» **What this task involves**
Please write out, exactly as given, the line that contains "green glasses: 2 -> 3" and all lines that follow it through the end of the listing, and nothing else.

» **Information shown**
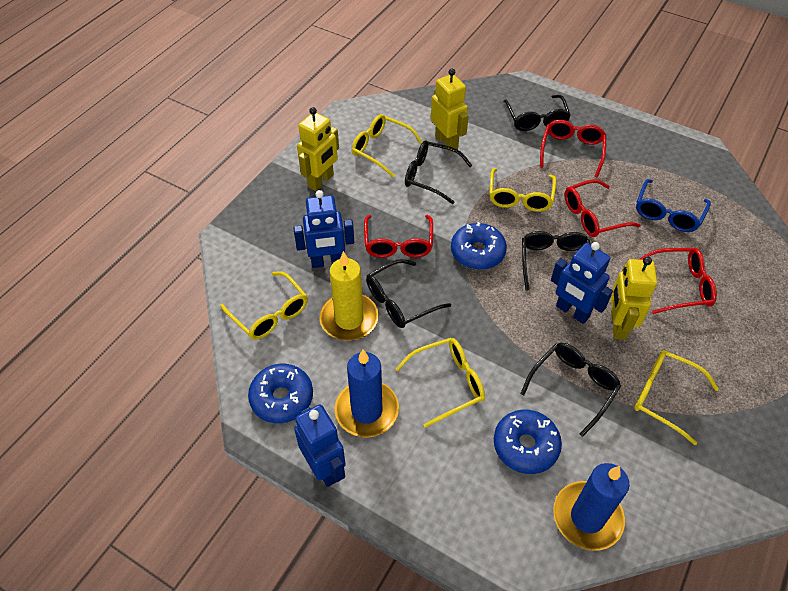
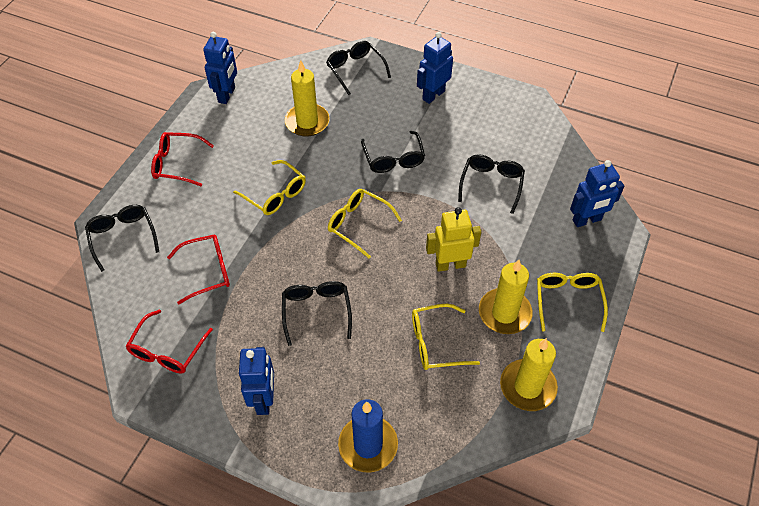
blue candle: 2 -> 1
blue donut: 3 -> 0
blue glasses: 1 -> 0
blue robot: 3 -> 4
red glasses: 4 -> 3
yellow candle: 1 -> 3
yellow glasses: 5 -> 4
yellow robot: 3 -> 1

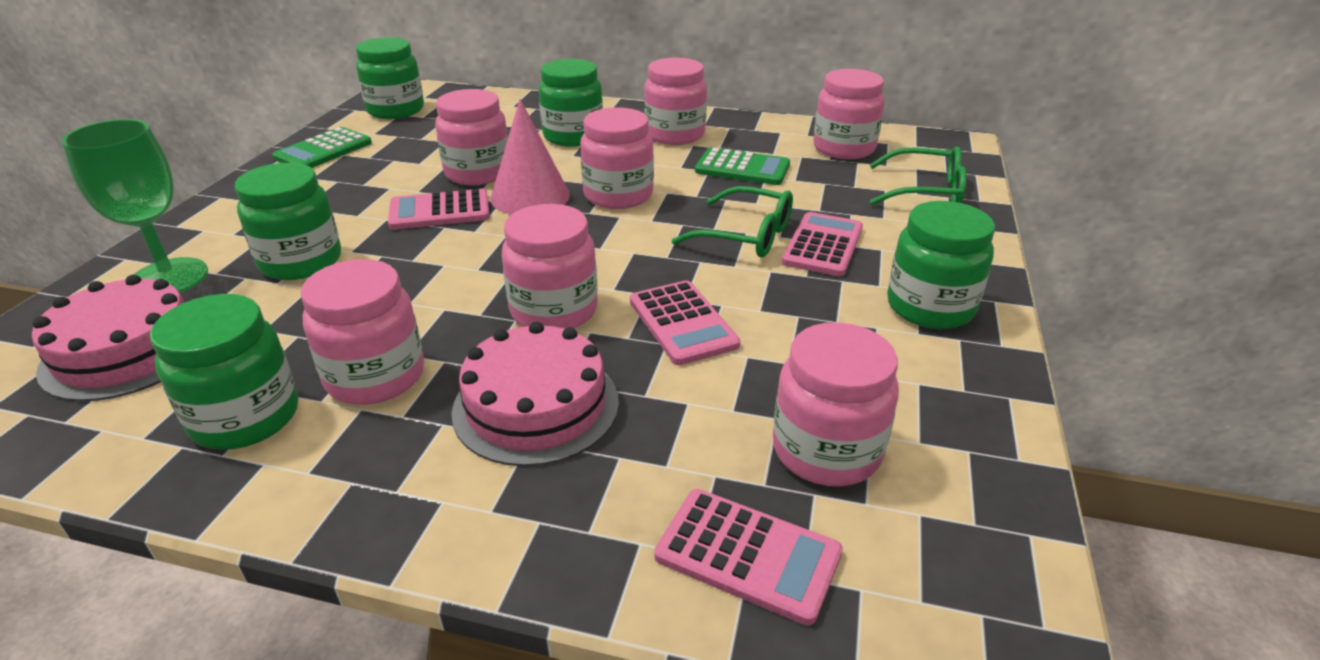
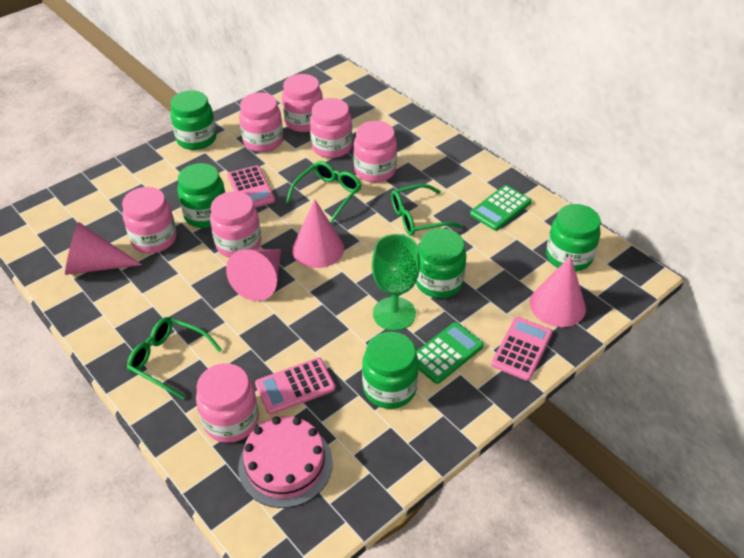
green glasses: 2 -> 3
pink cake: 2 -> 1
pink calculator: 4 -> 3
pink cone: 1 -> 4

» **Solution to this exercise**
green glasses: 2 -> 3
pink cake: 2 -> 1
pink calculator: 4 -> 3
pink cone: 1 -> 4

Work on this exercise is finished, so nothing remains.